+++ Data to use

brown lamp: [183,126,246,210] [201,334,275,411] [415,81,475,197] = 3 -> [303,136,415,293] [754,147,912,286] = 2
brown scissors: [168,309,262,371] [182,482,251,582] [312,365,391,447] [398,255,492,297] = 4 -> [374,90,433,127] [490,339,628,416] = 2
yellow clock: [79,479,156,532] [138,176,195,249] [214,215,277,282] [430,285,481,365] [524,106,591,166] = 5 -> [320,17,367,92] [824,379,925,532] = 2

++++++
+++ Data to use

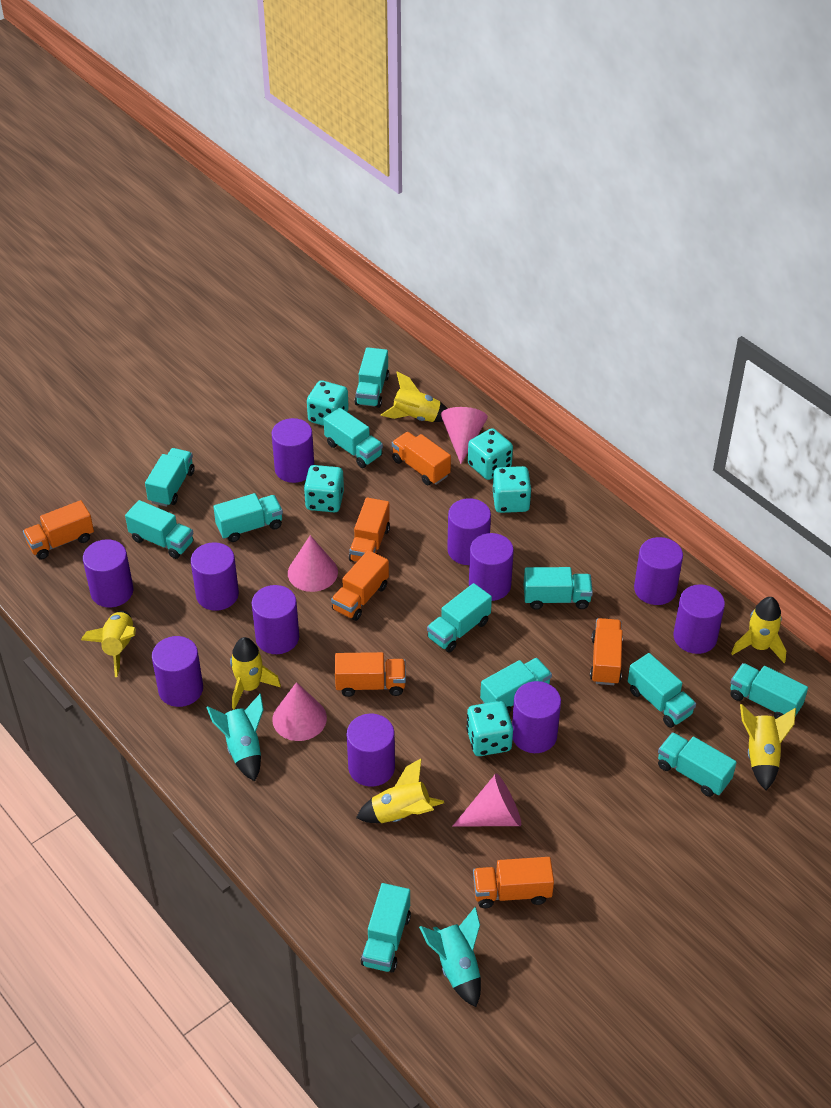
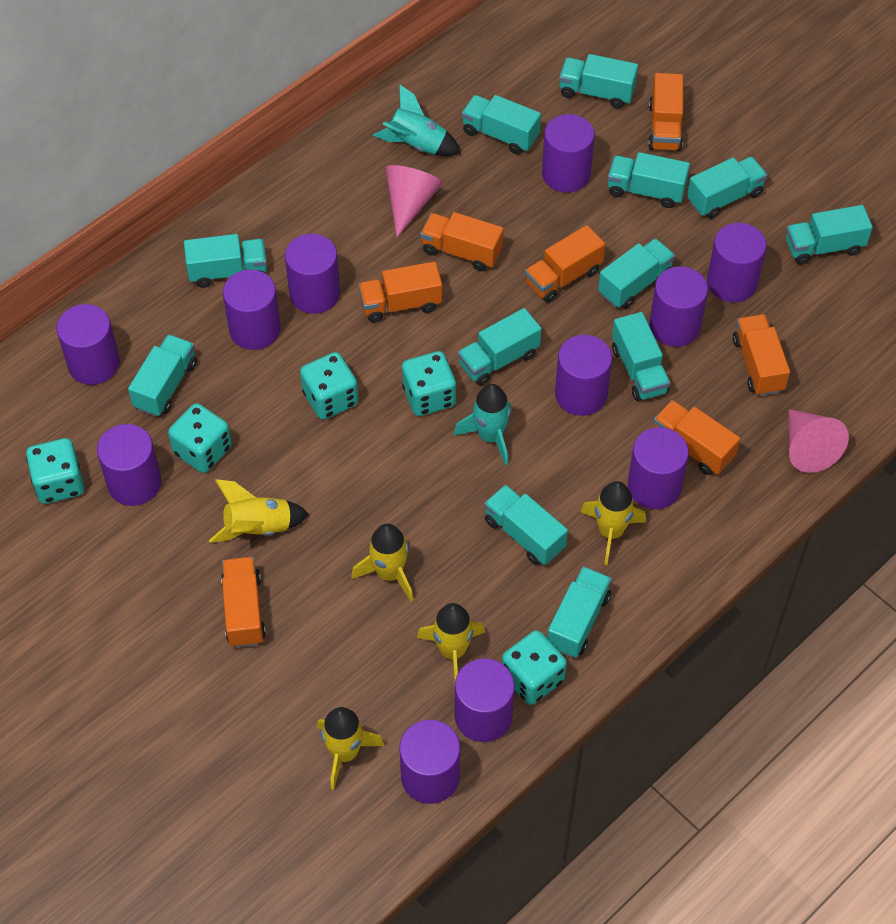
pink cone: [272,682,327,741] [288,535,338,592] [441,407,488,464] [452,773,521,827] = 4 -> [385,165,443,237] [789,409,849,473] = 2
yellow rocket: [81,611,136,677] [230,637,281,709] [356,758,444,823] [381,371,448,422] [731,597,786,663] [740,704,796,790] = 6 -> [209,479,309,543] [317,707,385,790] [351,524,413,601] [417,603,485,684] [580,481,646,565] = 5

++++++

Exercise prompt: Transcribe the lines above between the line holding "brown lamp: [183,126,246,210]" and the line holding "brown scissors: [168,309,262,371]", inclusive, exactly as they stand and with nothing added.

Result of this task:
brown lamp: [183,126,246,210] [201,334,275,411] [415,81,475,197] = 3 -> [303,136,415,293] [754,147,912,286] = 2
brown scissors: [168,309,262,371] [182,482,251,582] [312,365,391,447] [398,255,492,297] = 4 -> [374,90,433,127] [490,339,628,416] = 2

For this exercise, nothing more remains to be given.